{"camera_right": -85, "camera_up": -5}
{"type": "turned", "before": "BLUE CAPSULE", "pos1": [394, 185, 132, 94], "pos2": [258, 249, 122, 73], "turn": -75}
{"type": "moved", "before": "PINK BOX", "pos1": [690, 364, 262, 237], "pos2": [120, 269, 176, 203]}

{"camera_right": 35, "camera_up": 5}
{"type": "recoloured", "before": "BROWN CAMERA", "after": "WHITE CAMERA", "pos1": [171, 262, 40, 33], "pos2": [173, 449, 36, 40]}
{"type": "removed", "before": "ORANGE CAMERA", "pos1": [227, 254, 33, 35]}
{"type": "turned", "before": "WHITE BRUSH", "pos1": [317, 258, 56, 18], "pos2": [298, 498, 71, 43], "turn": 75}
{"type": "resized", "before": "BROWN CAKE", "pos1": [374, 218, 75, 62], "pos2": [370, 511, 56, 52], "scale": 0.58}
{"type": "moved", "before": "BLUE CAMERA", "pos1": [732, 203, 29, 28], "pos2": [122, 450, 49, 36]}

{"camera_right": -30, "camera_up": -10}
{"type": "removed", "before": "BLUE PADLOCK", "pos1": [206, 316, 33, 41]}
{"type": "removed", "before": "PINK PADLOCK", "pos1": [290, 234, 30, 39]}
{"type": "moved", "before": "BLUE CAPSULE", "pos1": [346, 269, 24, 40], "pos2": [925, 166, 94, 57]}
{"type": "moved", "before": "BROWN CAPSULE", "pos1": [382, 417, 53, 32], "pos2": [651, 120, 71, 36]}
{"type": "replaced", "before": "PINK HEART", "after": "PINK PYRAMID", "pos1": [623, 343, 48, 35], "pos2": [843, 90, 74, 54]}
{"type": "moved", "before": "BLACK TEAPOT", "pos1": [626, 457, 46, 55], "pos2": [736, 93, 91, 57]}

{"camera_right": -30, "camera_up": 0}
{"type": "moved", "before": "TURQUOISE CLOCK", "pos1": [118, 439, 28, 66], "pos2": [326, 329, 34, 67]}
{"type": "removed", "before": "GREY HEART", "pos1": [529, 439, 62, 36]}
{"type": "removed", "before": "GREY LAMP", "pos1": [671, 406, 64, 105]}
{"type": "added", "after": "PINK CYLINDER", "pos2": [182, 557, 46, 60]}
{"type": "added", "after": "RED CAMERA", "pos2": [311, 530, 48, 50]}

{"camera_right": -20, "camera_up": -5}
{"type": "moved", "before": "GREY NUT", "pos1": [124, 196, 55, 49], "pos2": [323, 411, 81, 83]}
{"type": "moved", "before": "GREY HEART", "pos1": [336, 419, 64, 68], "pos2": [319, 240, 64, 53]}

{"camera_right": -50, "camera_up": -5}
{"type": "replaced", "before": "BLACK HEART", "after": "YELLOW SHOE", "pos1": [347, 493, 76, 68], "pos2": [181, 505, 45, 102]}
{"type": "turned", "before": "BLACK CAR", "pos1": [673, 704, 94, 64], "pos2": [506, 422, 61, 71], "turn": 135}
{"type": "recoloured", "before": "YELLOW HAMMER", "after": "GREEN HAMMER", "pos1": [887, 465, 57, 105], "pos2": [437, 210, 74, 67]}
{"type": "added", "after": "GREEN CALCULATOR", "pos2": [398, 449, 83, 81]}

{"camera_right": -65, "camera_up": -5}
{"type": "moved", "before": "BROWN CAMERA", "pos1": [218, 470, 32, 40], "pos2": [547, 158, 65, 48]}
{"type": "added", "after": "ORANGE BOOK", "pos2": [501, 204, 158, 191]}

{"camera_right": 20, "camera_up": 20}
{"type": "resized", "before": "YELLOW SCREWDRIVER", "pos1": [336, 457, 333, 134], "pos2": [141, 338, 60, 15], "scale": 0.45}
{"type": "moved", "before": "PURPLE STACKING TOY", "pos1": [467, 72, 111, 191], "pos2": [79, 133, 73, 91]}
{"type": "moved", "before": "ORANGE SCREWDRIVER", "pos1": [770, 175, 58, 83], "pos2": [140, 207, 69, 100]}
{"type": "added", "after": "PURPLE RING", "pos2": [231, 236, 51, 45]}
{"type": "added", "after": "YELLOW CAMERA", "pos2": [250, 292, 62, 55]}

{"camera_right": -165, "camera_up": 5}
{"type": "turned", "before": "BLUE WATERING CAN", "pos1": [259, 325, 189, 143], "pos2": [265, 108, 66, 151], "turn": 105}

Assignment | Each line above is to be restated exactly as it stands.

Expected answer |
{"camera_right": -85, "camera_up": -5}
{"type": "turned", "before": "BLUE CAPSULE", "pos1": [394, 185, 132, 94], "pos2": [258, 249, 122, 73], "turn": -75}
{"type": "moved", "before": "PINK BOX", "pos1": [690, 364, 262, 237], "pos2": [120, 269, 176, 203]}

{"camera_right": 35, "camera_up": 5}
{"type": "recoloured", "before": "BROWN CAMERA", "after": "WHITE CAMERA", "pos1": [171, 262, 40, 33], "pos2": [173, 449, 36, 40]}
{"type": "removed", "before": "ORANGE CAMERA", "pos1": [227, 254, 33, 35]}
{"type": "turned", "before": "WHITE BRUSH", "pos1": [317, 258, 56, 18], "pos2": [298, 498, 71, 43], "turn": 75}
{"type": "resized", "before": "BROWN CAKE", "pos1": [374, 218, 75, 62], "pos2": [370, 511, 56, 52], "scale": 0.58}
{"type": "moved", "before": "BLUE CAMERA", "pos1": [732, 203, 29, 28], "pos2": [122, 450, 49, 36]}

{"camera_right": -30, "camera_up": -10}
{"type": "removed", "before": "BLUE PADLOCK", "pos1": [206, 316, 33, 41]}
{"type": "removed", "before": "PINK PADLOCK", "pos1": [290, 234, 30, 39]}
{"type": "moved", "before": "BLUE CAPSULE", "pos1": [346, 269, 24, 40], "pos2": [925, 166, 94, 57]}
{"type": "moved", "before": "BROWN CAPSULE", "pos1": [382, 417, 53, 32], "pos2": [651, 120, 71, 36]}
{"type": "replaced", "before": "PINK HEART", "after": "PINK PYRAMID", "pos1": [623, 343, 48, 35], "pos2": [843, 90, 74, 54]}
{"type": "moved", "before": "BLACK TEAPOT", "pos1": [626, 457, 46, 55], "pos2": [736, 93, 91, 57]}

{"camera_right": -30, "camera_up": 0}
{"type": "moved", "before": "TURQUOISE CLOCK", "pos1": [118, 439, 28, 66], "pos2": [326, 329, 34, 67]}
{"type": "removed", "before": "GREY HEART", "pos1": [529, 439, 62, 36]}
{"type": "removed", "before": "GREY LAMP", "pos1": [671, 406, 64, 105]}
{"type": "added", "after": "PINK CYLINDER", "pos2": [182, 557, 46, 60]}
{"type": "added", "after": "RED CAMERA", "pos2": [311, 530, 48, 50]}

{"camera_right": -20, "camera_up": -5}
{"type": "moved", "before": "GREY NUT", "pos1": [124, 196, 55, 49], "pos2": [323, 411, 81, 83]}
{"type": "moved", "before": "GREY HEART", "pos1": [336, 419, 64, 68], "pos2": [319, 240, 64, 53]}

{"camera_right": -50, "camera_up": -5}
{"type": "replaced", "before": "BLACK HEART", "after": "YELLOW SHOE", "pos1": [347, 493, 76, 68], "pos2": [181, 505, 45, 102]}
{"type": "turned", "before": "BLACK CAR", "pos1": [673, 704, 94, 64], "pos2": [506, 422, 61, 71], "turn": 135}
{"type": "recoloured", "before": "YELLOW HAMMER", "after": "GREEN HAMMER", "pos1": [887, 465, 57, 105], "pos2": [437, 210, 74, 67]}
{"type": "added", "after": "GREEN CALCULATOR", "pos2": [398, 449, 83, 81]}

{"camera_right": -65, "camera_up": -5}
{"type": "moved", "before": "BROWN CAMERA", "pos1": [218, 470, 32, 40], "pos2": [547, 158, 65, 48]}
{"type": "added", "after": "ORANGE BOOK", "pos2": [501, 204, 158, 191]}

{"camera_right": 20, "camera_up": 20}
{"type": "resized", "before": "YELLOW SCREWDRIVER", "pos1": [336, 457, 333, 134], "pos2": [141, 338, 60, 15], "scale": 0.45}
{"type": "moved", "before": "PURPLE STACKING TOY", "pos1": [467, 72, 111, 191], "pos2": [79, 133, 73, 91]}
{"type": "moved", "before": "ORANGE SCREWDRIVER", "pos1": [770, 175, 58, 83], "pos2": [140, 207, 69, 100]}
{"type": "added", "after": "PURPLE RING", "pos2": [231, 236, 51, 45]}
{"type": "added", "after": "YELLOW CAMERA", "pos2": [250, 292, 62, 55]}

{"camera_right": -165, "camera_up": 5}
{"type": "turned", "before": "BLUE WATERING CAN", "pos1": [259, 325, 189, 143], "pos2": [265, 108, 66, 151], "turn": 105}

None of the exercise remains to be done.